> _Work required_: Exact copy without images: repeat every entry as written.
╔══
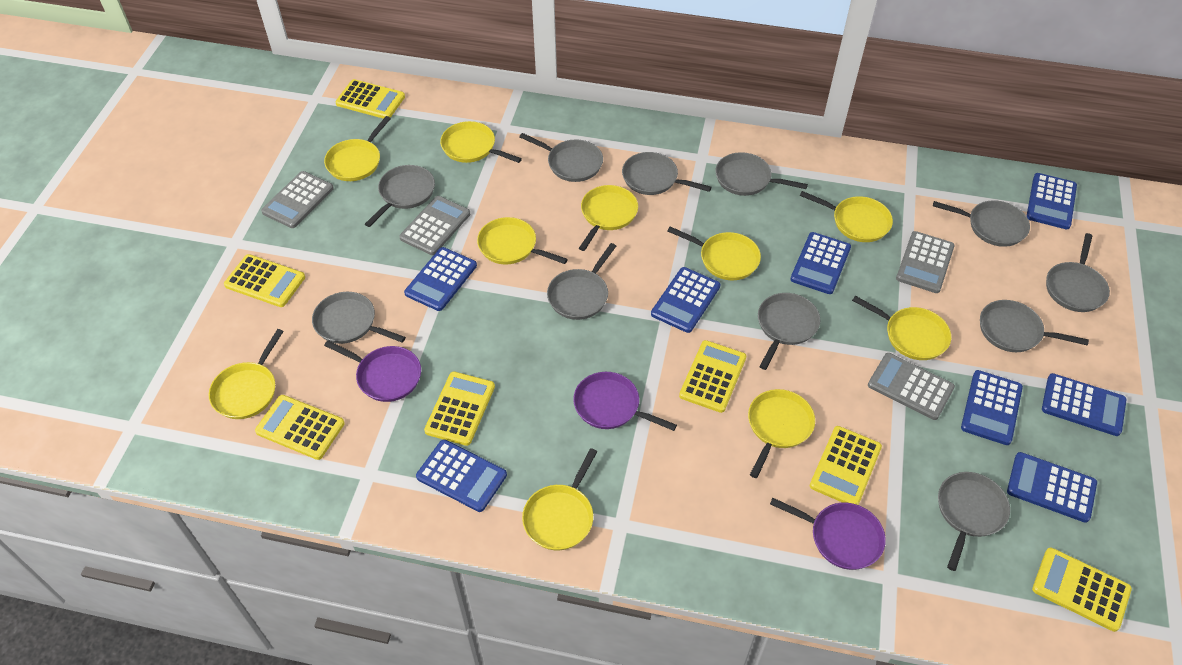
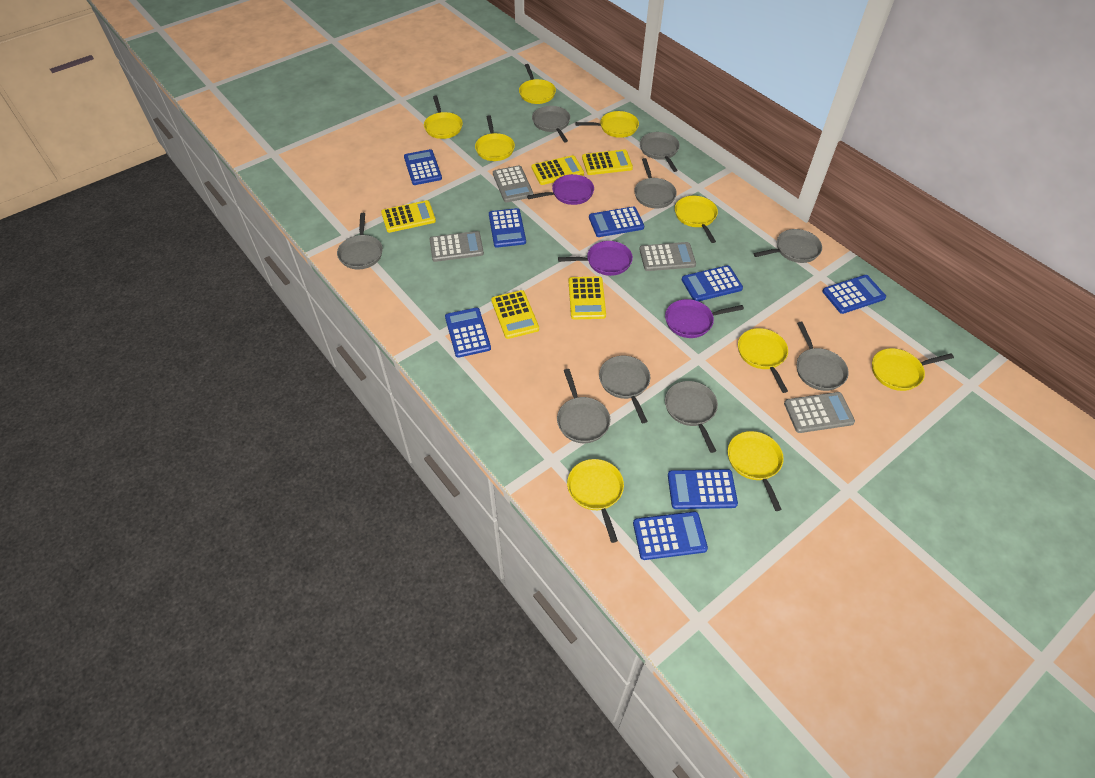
grey pan: 11 -> 9
yellow calculator: 7 -> 5
yellow pan: 10 -> 9

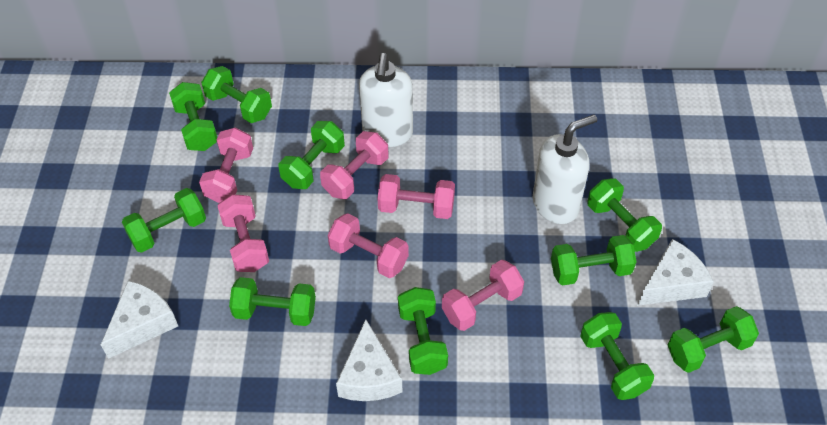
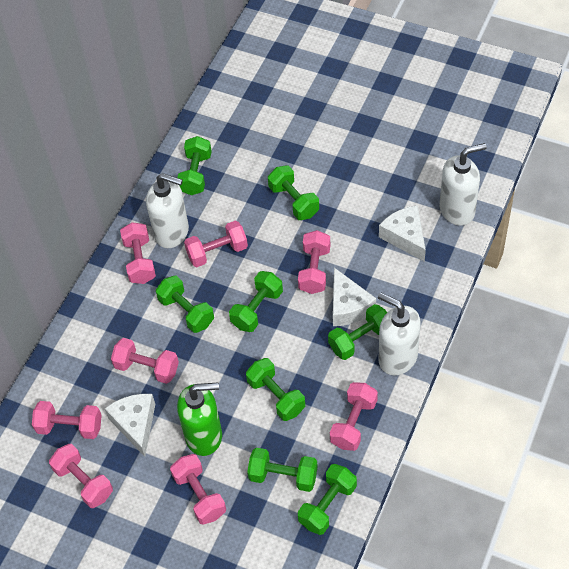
green dumbbell: 10 -> 8
green soap dispenser: 0 -> 1
pink dumbbell: 6 -> 8
white soap dispenser: 2 -> 3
╚══
> _Exercise output_:
grey pan: 11 -> 9
yellow calculator: 7 -> 5
yellow pan: 10 -> 9

green dumbbell: 10 -> 8
green soap dispenser: 0 -> 1
pink dumbbell: 6 -> 8
white soap dispenser: 2 -> 3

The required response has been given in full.